◆ Work required
Repeat each entry exactly. Drop every image.

Data items
--*--

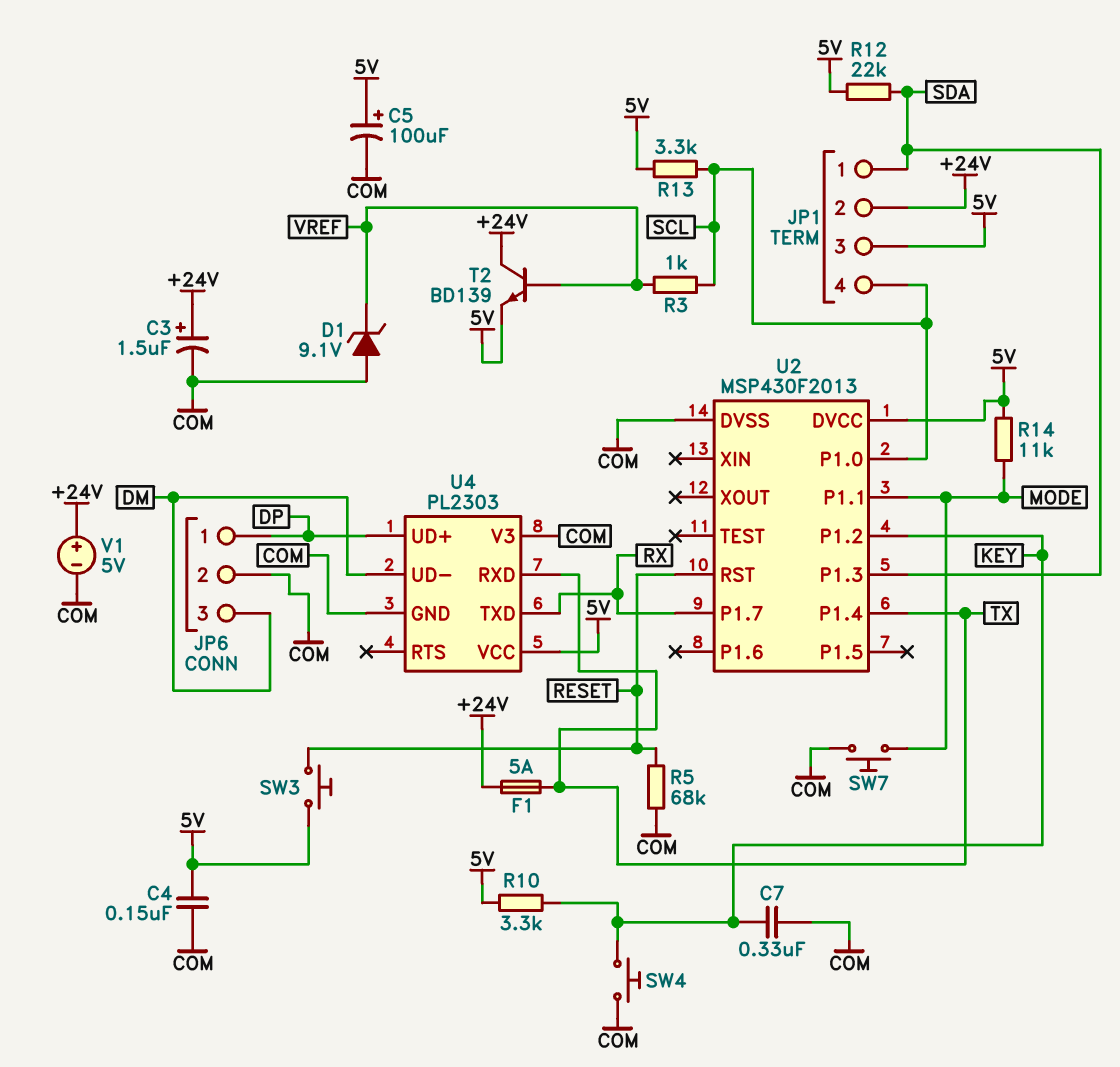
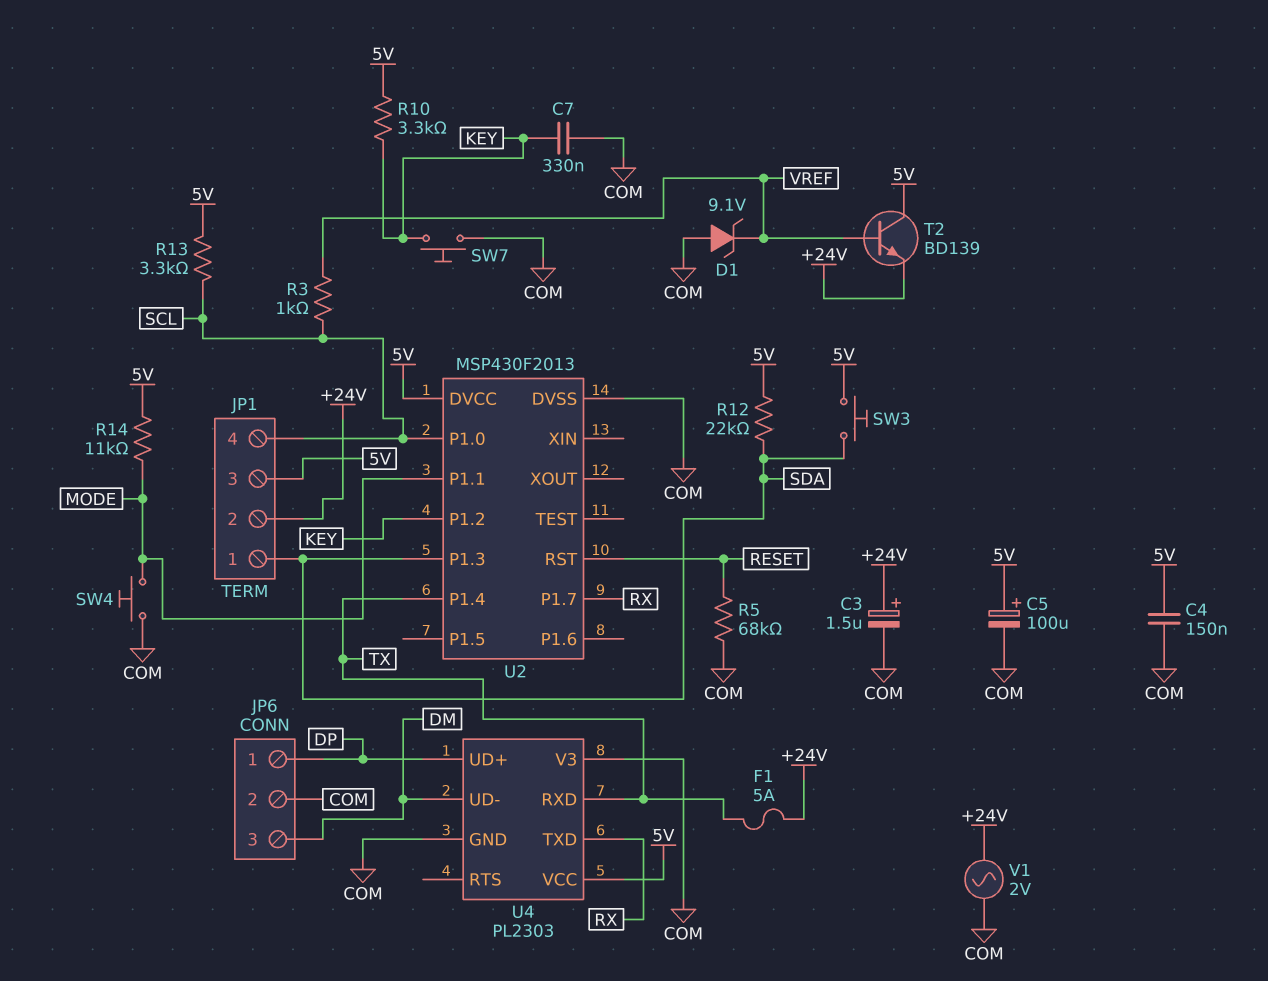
SW3: button (5V, RESET) -> button (5V, SDA)
SW4: button (COM, KEY) -> button (COM, MODE)
SW7: button (COM, MODE) -> button (COM, KEY)
T2: NPN BD139 (B VREF, C +24V, E 5V) -> NPN BD139 (B VREF, C 5V, E +24V)
V1: 5V (plus +24V, minus COM) -> AC 2V (+24V, COM)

--*--

◆ Written response
SW3: button (5V, RESET) -> button (5V, SDA)
SW4: button (COM, KEY) -> button (COM, MODE)
SW7: button (COM, MODE) -> button (COM, KEY)
T2: NPN BD139 (B VREF, C +24V, E 5V) -> NPN BD139 (B VREF, C 5V, E +24V)
V1: 5V (plus +24V, minus COM) -> AC 2V (+24V, COM)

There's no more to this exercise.